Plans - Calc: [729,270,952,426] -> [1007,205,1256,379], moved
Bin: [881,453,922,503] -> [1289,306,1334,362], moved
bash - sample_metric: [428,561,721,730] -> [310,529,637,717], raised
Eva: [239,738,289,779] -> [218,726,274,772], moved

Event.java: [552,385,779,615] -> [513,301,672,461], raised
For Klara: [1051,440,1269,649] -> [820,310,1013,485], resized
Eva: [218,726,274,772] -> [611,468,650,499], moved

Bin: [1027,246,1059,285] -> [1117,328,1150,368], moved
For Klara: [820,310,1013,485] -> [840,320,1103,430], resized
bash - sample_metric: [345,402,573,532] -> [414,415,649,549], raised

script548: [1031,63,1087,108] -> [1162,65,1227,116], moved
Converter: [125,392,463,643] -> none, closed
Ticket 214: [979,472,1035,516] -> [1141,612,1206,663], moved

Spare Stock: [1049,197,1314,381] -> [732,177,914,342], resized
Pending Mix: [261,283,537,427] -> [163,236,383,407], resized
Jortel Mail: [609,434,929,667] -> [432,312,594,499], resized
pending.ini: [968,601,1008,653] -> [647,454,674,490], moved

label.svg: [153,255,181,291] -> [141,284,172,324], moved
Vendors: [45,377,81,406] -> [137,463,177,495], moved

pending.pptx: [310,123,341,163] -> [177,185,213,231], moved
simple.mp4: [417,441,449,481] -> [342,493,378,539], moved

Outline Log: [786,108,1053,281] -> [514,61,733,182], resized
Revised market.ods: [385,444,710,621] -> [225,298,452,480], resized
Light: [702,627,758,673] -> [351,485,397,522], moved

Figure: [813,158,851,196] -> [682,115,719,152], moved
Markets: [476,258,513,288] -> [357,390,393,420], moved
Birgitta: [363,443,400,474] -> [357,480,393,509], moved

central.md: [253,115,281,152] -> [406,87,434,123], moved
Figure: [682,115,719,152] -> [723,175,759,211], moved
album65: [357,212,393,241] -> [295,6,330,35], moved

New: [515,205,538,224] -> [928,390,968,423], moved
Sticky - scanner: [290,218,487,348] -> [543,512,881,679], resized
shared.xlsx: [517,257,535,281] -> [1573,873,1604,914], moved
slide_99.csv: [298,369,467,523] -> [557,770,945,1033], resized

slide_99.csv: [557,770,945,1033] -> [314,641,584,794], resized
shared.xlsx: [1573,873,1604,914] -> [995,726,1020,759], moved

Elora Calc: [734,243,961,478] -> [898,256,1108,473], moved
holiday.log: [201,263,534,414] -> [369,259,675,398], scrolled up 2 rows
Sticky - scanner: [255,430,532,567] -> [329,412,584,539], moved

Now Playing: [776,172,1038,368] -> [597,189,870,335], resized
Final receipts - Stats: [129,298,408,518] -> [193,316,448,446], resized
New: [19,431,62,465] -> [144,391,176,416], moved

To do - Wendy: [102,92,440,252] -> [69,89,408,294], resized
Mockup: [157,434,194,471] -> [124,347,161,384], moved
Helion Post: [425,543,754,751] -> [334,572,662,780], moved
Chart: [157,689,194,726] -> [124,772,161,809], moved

--

Please set down all of the data above again, matching it exactly.

= REPLY TO THE EXERCISE =
Plans - Calc: [729,270,952,426] -> [1007,205,1256,379], moved
Bin: [881,453,922,503] -> [1289,306,1334,362], moved
bash - sample_metric: [428,561,721,730] -> [310,529,637,717], raised
Eva: [239,738,289,779] -> [218,726,274,772], moved

Event.java: [552,385,779,615] -> [513,301,672,461], raised
For Klara: [1051,440,1269,649] -> [820,310,1013,485], resized
Eva: [218,726,274,772] -> [611,468,650,499], moved

Bin: [1027,246,1059,285] -> [1117,328,1150,368], moved
For Klara: [820,310,1013,485] -> [840,320,1103,430], resized
bash - sample_metric: [345,402,573,532] -> [414,415,649,549], raised

script548: [1031,63,1087,108] -> [1162,65,1227,116], moved
Converter: [125,392,463,643] -> none, closed
Ticket 214: [979,472,1035,516] -> [1141,612,1206,663], moved

Spare Stock: [1049,197,1314,381] -> [732,177,914,342], resized
Pending Mix: [261,283,537,427] -> [163,236,383,407], resized
Jortel Mail: [609,434,929,667] -> [432,312,594,499], resized
pending.ini: [968,601,1008,653] -> [647,454,674,490], moved

label.svg: [153,255,181,291] -> [141,284,172,324], moved
Vendors: [45,377,81,406] -> [137,463,177,495], moved

pending.pptx: [310,123,341,163] -> [177,185,213,231], moved
simple.mp4: [417,441,449,481] -> [342,493,378,539], moved

Outline Log: [786,108,1053,281] -> [514,61,733,182], resized
Revised market.ods: [385,444,710,621] -> [225,298,452,480], resized
Light: [702,627,758,673] -> [351,485,397,522], moved

Figure: [813,158,851,196] -> [682,115,719,152], moved
Markets: [476,258,513,288] -> [357,390,393,420], moved
Birgitta: [363,443,400,474] -> [357,480,393,509], moved

central.md: [253,115,281,152] -> [406,87,434,123], moved
Figure: [682,115,719,152] -> [723,175,759,211], moved
album65: [357,212,393,241] -> [295,6,330,35], moved

New: [515,205,538,224] -> [928,390,968,423], moved
Sticky - scanner: [290,218,487,348] -> [543,512,881,679], resized
shared.xlsx: [517,257,535,281] -> [1573,873,1604,914], moved
slide_99.csv: [298,369,467,523] -> [557,770,945,1033], resized

slide_99.csv: [557,770,945,1033] -> [314,641,584,794], resized
shared.xlsx: [1573,873,1604,914] -> [995,726,1020,759], moved

Elora Calc: [734,243,961,478] -> [898,256,1108,473], moved
holiday.log: [201,263,534,414] -> [369,259,675,398], scrolled up 2 rows
Sticky - scanner: [255,430,532,567] -> [329,412,584,539], moved

Now Playing: [776,172,1038,368] -> [597,189,870,335], resized
Final receipts - Stats: [129,298,408,518] -> [193,316,448,446], resized
New: [19,431,62,465] -> [144,391,176,416], moved

To do - Wendy: [102,92,440,252] -> [69,89,408,294], resized
Mockup: [157,434,194,471] -> [124,347,161,384], moved
Helion Post: [425,543,754,751] -> [334,572,662,780], moved
Chart: [157,689,194,726] -> [124,772,161,809], moved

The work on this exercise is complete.